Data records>
* * *
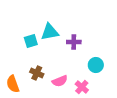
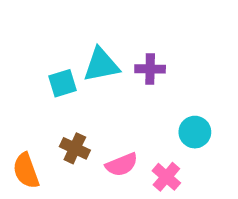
purple cross: (74, 42) -> (150, 69), moved

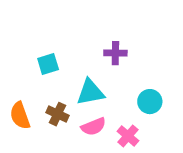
cyan triangle: (101, 65) -> (90, 92), moved
orange semicircle: (26, 171) -> (20, 116), moved

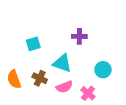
cyan triangle: (90, 92) -> (62, 63), turned 30

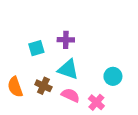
purple cross: (79, 36) -> (66, 40), moved
pink semicircle: (64, 87) -> (71, 95), turned -133

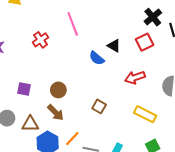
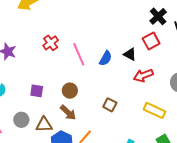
pink line: (73, 24) -> (79, 54), moved
black triangle: (114, 46) -> (130, 54), moved
blue semicircle: (97, 58) -> (106, 58), turned -98

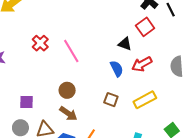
blue semicircle: (106, 58) -> (117, 69), moved, turned -49
purple square: (37, 91) -> (26, 102), moved
yellow rectangle: (155, 110) -> (145, 100), moved, turned -45

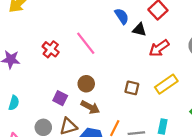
red cross: (40, 43) -> (51, 49), moved
blue semicircle: (117, 69) -> (122, 16), moved
purple square: (26, 102) -> (60, 98), moved, turned 32

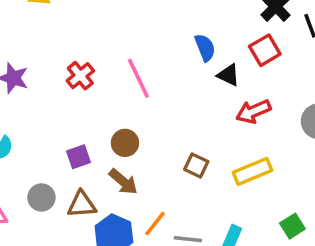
purple square: (60, 98) -> (79, 157), turned 32

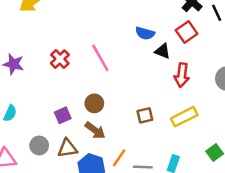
blue semicircle: (205, 48) -> (145, 33), turned 132
red arrow: (253, 111) -> (182, 75), turned -55
brown square: (196, 165) -> (145, 115), turned -35

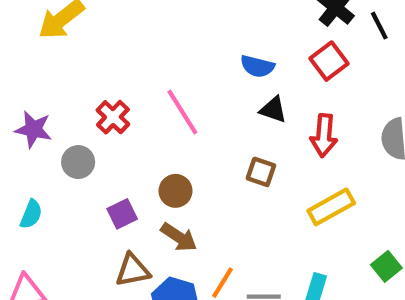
black triangle: (163, 51) -> (273, 110), moved
brown square: (145, 115) -> (261, 172), moved, turned 35
gray circle: (39, 145) -> (78, 162), moved

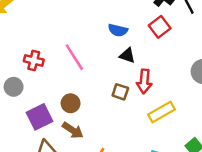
red cross: (113, 117) -> (34, 60), turned -30
red arrow: (324, 136) -> (144, 81), moved
purple square: (122, 214) -> (39, 117), size x1.5

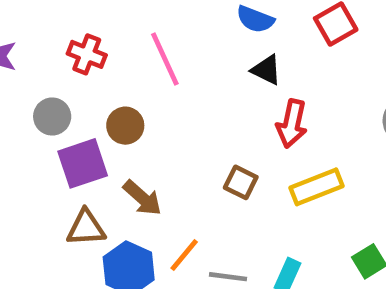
gray circle: (14, 87) -> (52, 117), moved
brown square: (120, 92) -> (241, 182), moved
brown circle: (71, 103) -> (125, 126), moved

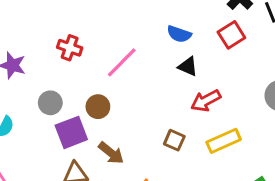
red cross: (87, 54) -> (70, 48), moved
pink line: (165, 59) -> (122, 62), turned 72
red arrow: (292, 124) -> (206, 101), turned 52

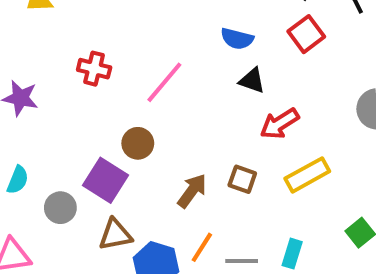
gray circle: (50, 103) -> (60, 208), moved
purple square: (71, 132) -> (106, 180), turned -32
brown arrow: (111, 153) -> (192, 191), moved, turned -88

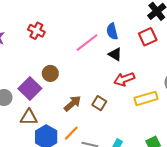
blue semicircle: (237, 39) -> (112, 31), turned 49
pink line: (164, 82) -> (87, 43), moved
yellow rectangle: (307, 175) -> (146, 98), moved

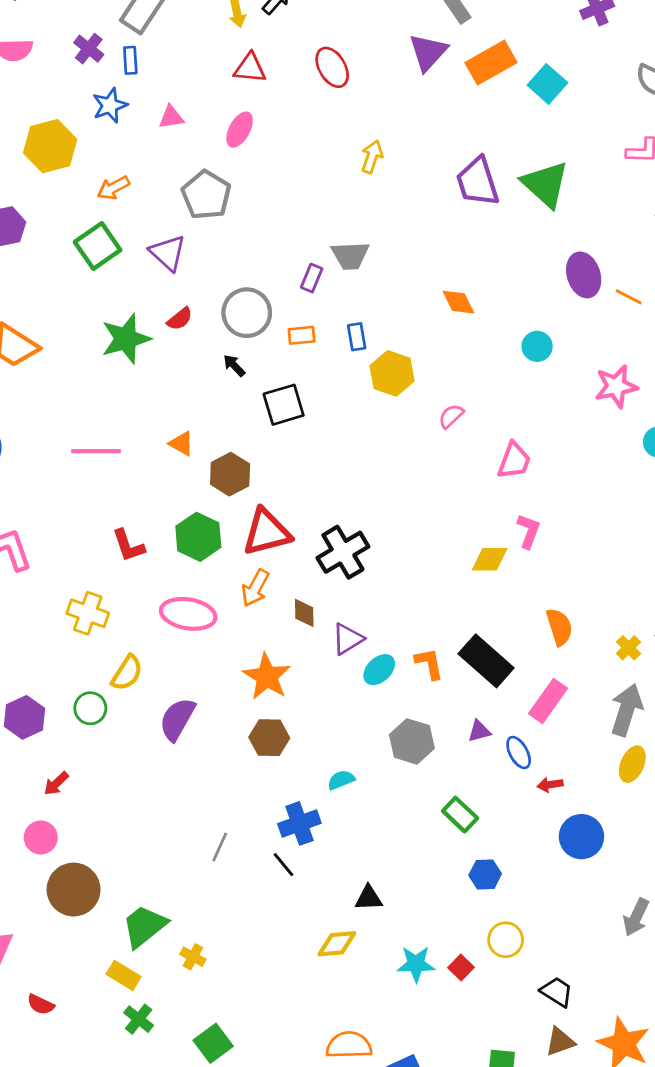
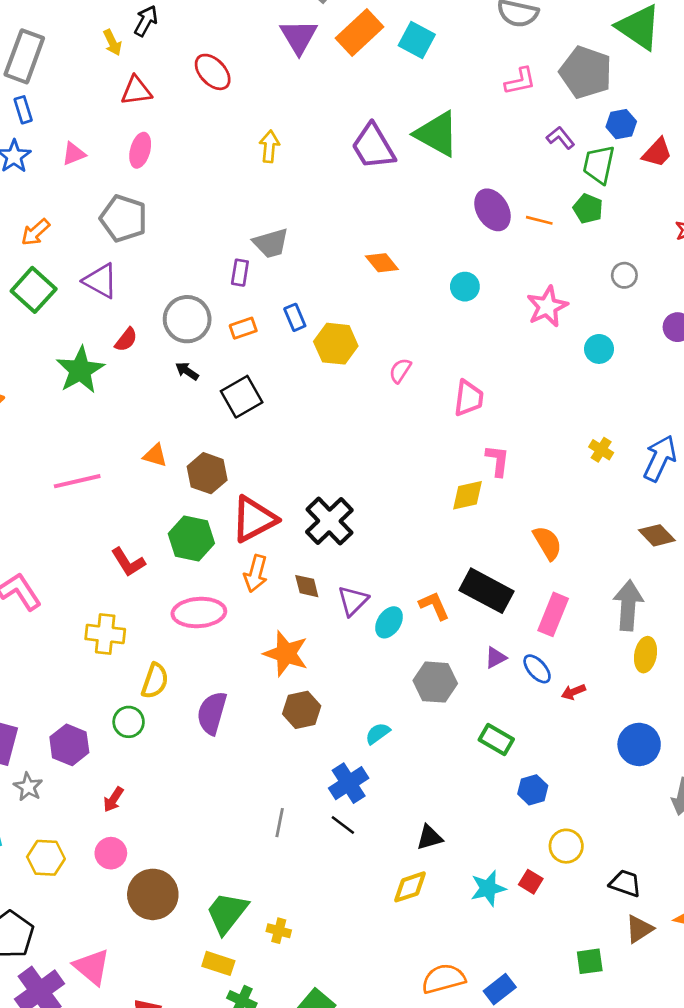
yellow cross: (629, 648) -> (601, 450), moved
blue circle: (581, 837) -> (639, 744), moved

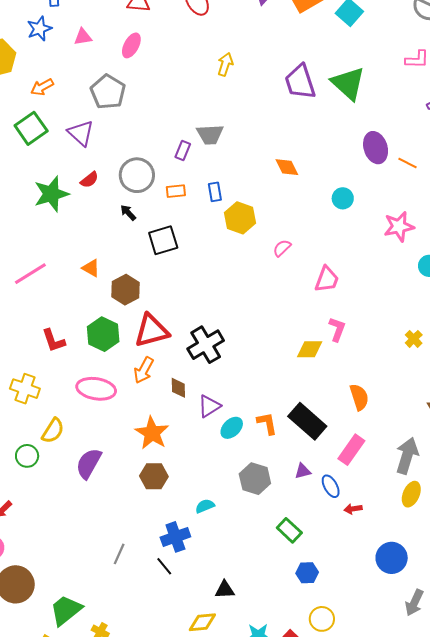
pink line: (77, 481) -> (30, 274), turned -32

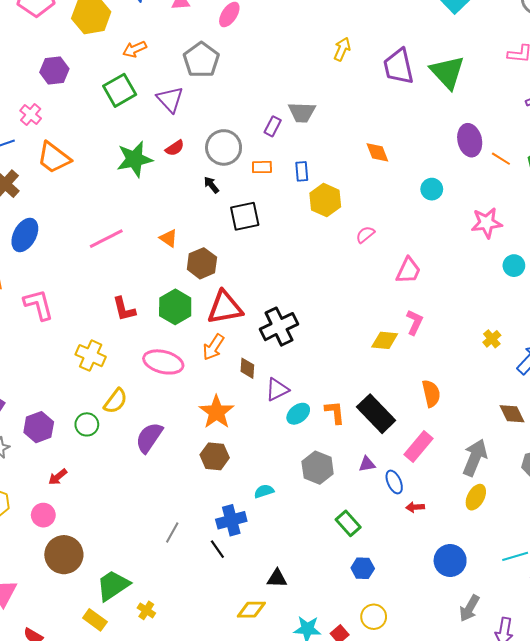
yellow arrow: (225, 64) -> (342, 49), moved

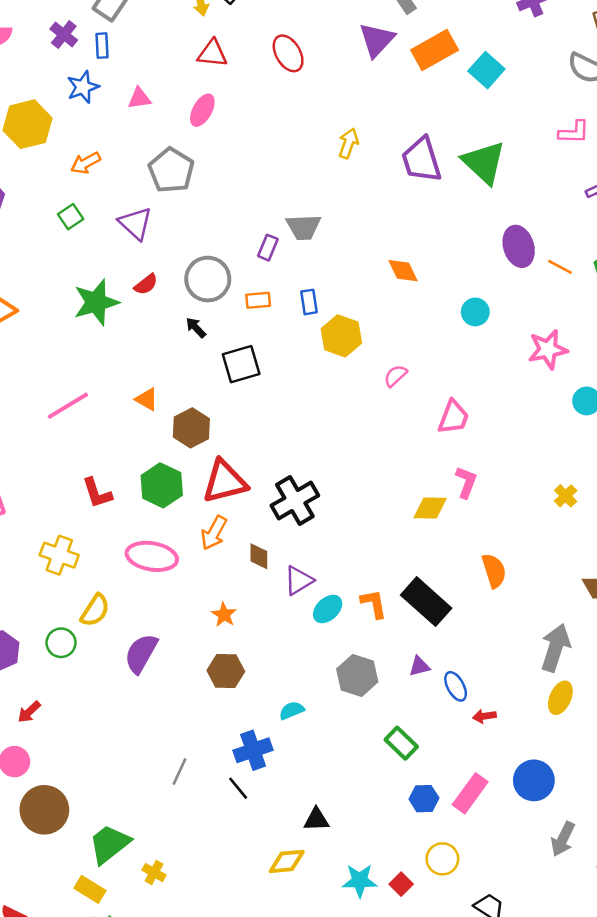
green square: (120, 90) -> (71, 217), size x0.6
orange star: (216, 412) -> (224, 615), size x0.6
pink rectangle: (419, 446) -> (470, 793), moved

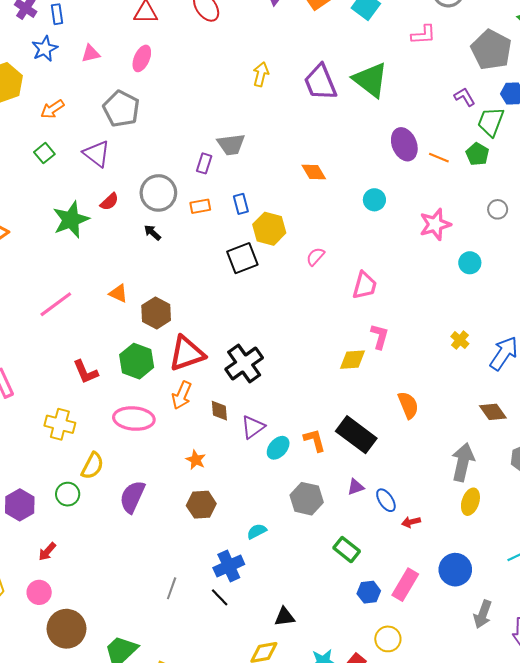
pink L-shape: (574, 132) -> (423, 35), moved
black square: (241, 364) -> (242, 258), moved

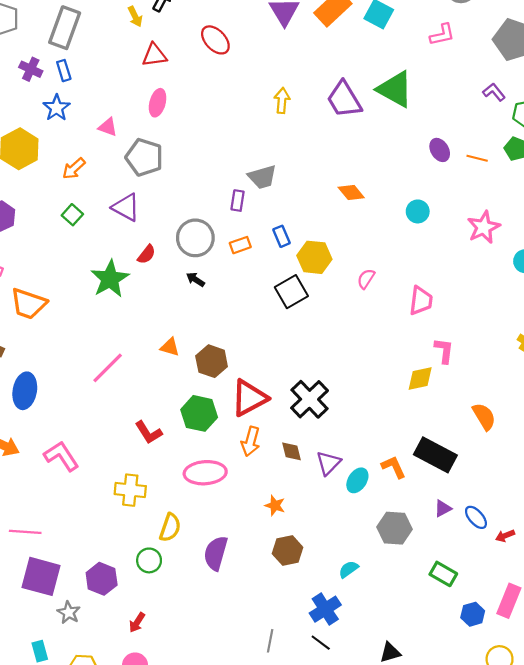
pink triangle: (91, 54) -> (108, 127), moved, turned 42
purple ellipse: (404, 144) -> (440, 150), size x0.7

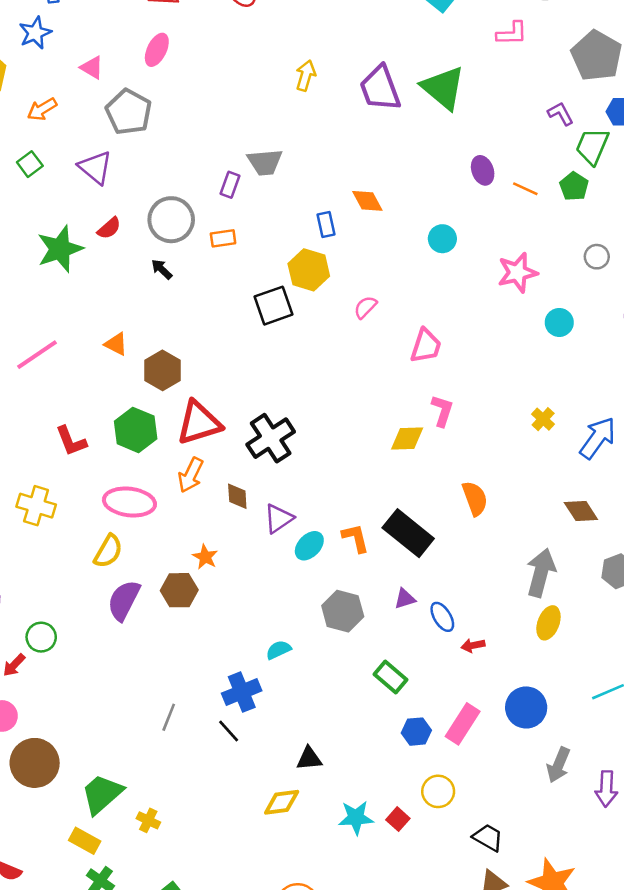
blue rectangle: (282, 236) -> (326, 225), moved
yellow semicircle: (170, 528) -> (108, 551), moved
brown hexagon: (288, 550) -> (179, 590), moved
green circle: (149, 560) -> (41, 637), moved

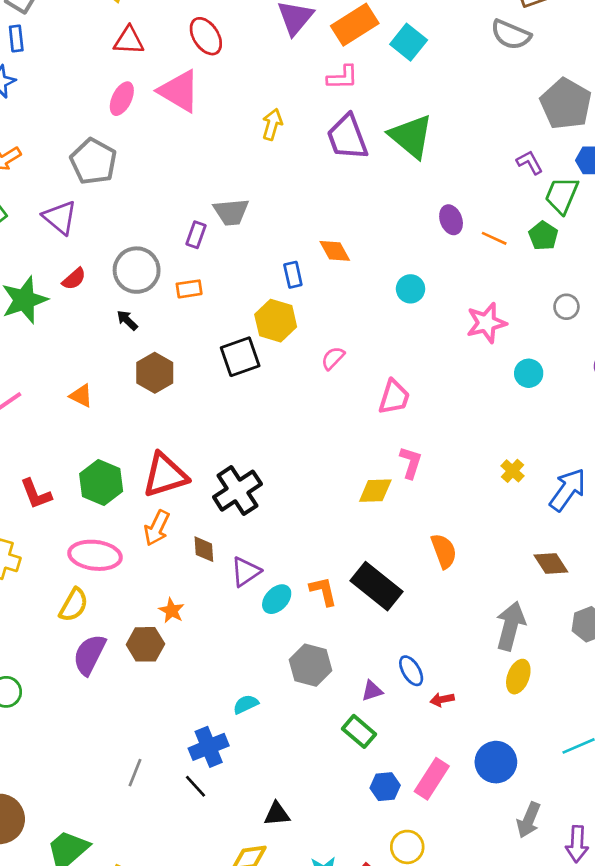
pink L-shape: (512, 33) -> (343, 77), moved
pink triangle: (92, 67) -> (179, 91), moved, size x1.8
brown hexagon: (162, 370) -> (155, 373), moved
purple triangle: (405, 599) -> (372, 691), moved

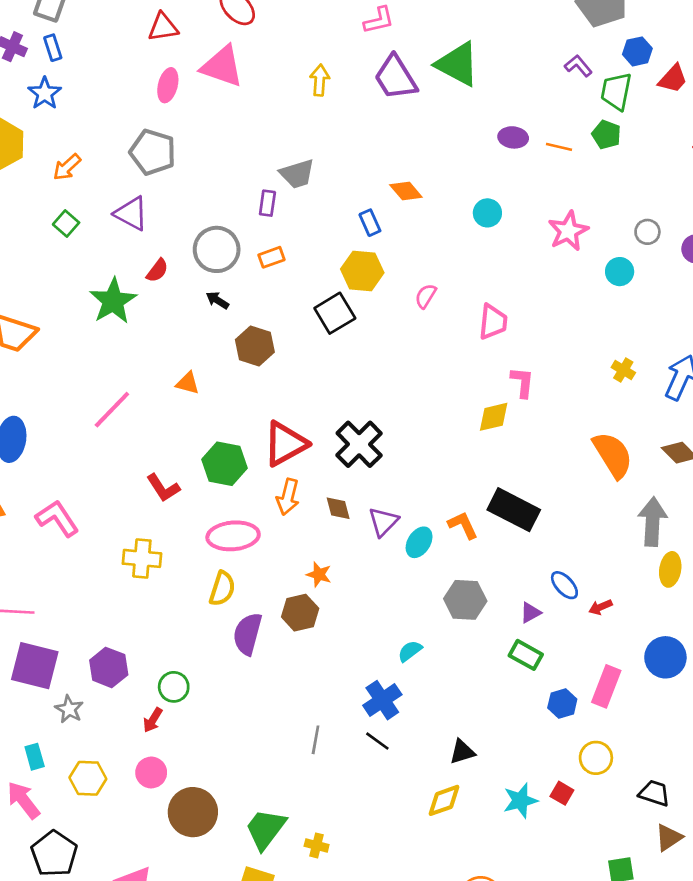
purple ellipse: (451, 220) -> (513, 137), turned -52
gray circle: (566, 307) -> (647, 232), moved
orange semicircle: (444, 551) -> (613, 455), moved, size x1.4

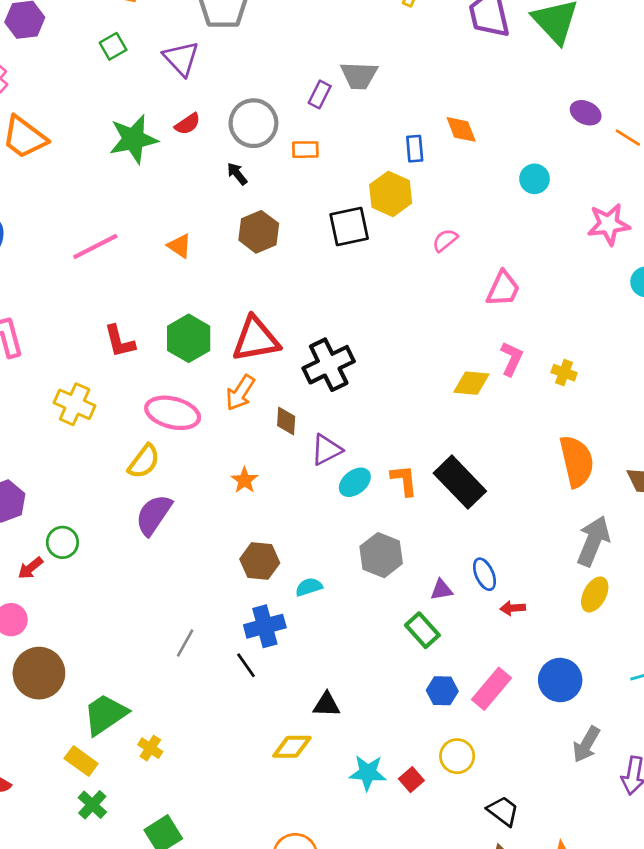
yellow cross: (623, 370) -> (564, 373), moved, turned -30
brown hexagon: (300, 613) -> (260, 561), moved

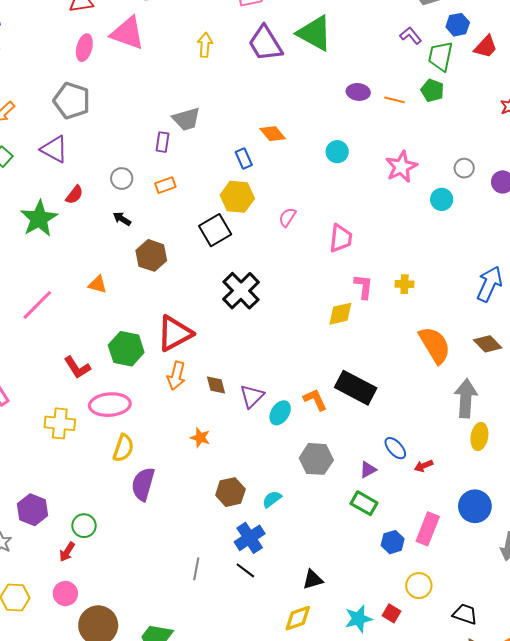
gray circle: (253, 123) -> (122, 178), size x0.6
black cross: (329, 365) -> (241, 291), moved
pink ellipse: (173, 413) -> (110, 405), moved

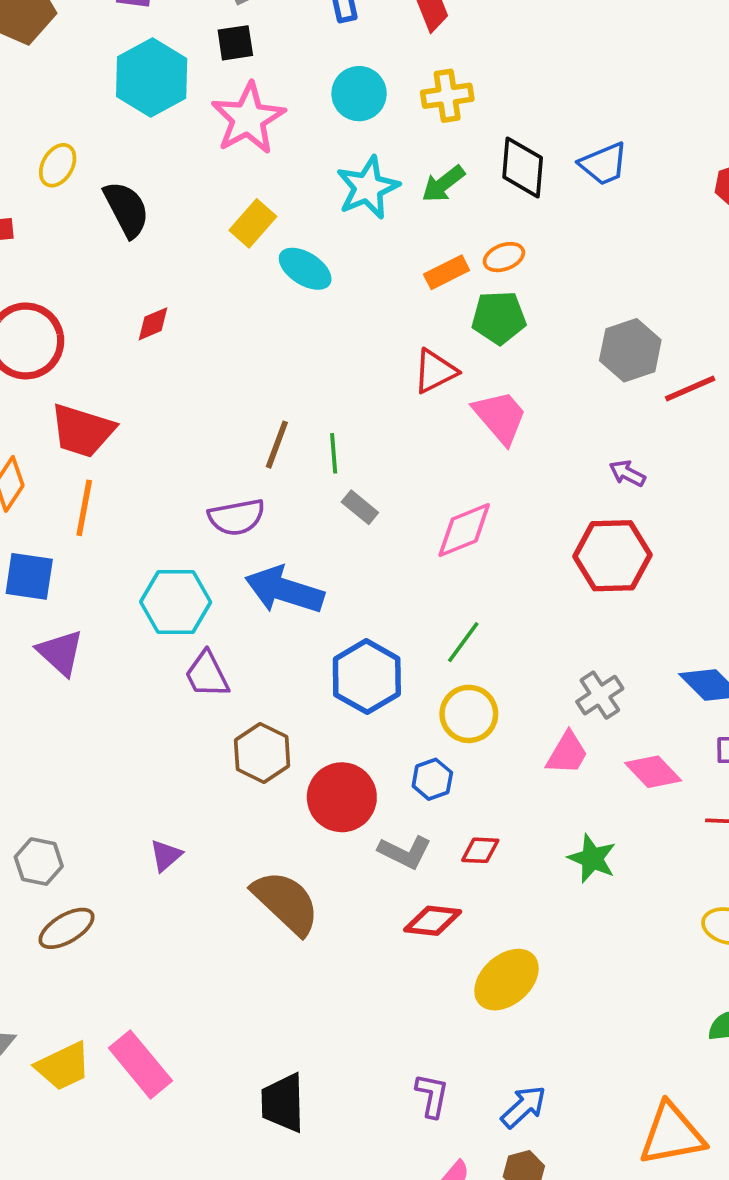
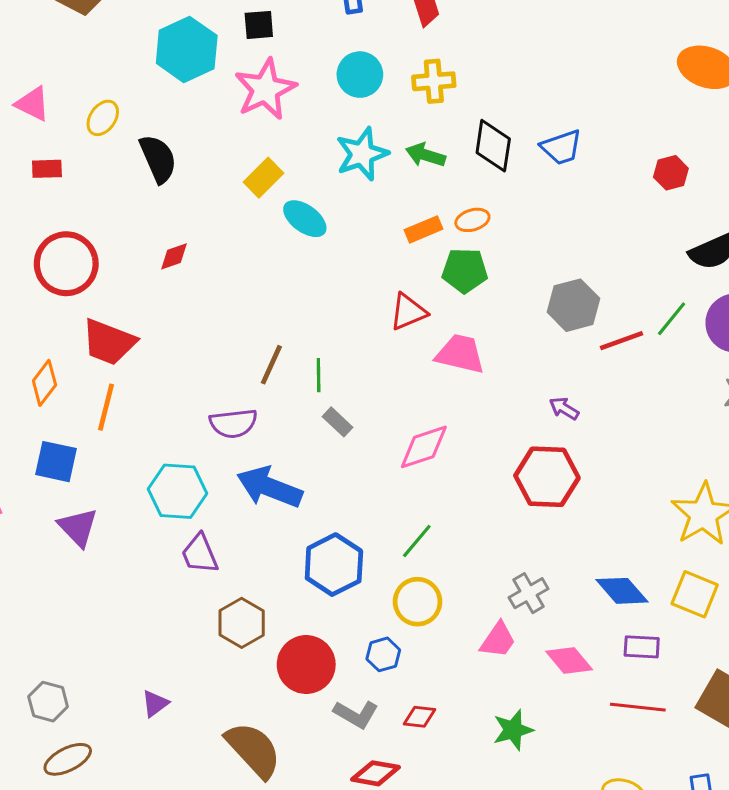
green arrow: (443, 184) -> (426, 155), turned 51
pink trapezoid: (500, 417) -> (460, 354), turned -40
green star: (592, 859) -> (513, 730), turned 30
* * *
Assignment> Your answer should be the lines from the first record down to the line containing "purple square: (60, 98)", restated exactly, with no pictures.

Task answer>
purple cross: (74, 42) -> (150, 69), moved

cyan triangle: (101, 65) -> (90, 92), moved
orange semicircle: (26, 171) -> (20, 116), moved

cyan triangle: (90, 92) -> (62, 63), turned 30

purple cross: (79, 36) -> (66, 40), moved
pink semicircle: (64, 87) -> (71, 95), turned -133

pink line: (73, 24) -> (79, 54), moved
black triangle: (114, 46) -> (130, 54), moved
blue semicircle: (97, 58) -> (106, 58), turned -98

blue semicircle: (106, 58) -> (117, 69), moved, turned -49
purple square: (37, 91) -> (26, 102), moved
yellow rectangle: (155, 110) -> (145, 100), moved, turned -45

red cross: (40, 43) -> (51, 49), moved
blue semicircle: (117, 69) -> (122, 16), moved
purple square: (26, 102) -> (60, 98), moved, turned 32

purple square: (60, 98) -> (79, 157), turned 32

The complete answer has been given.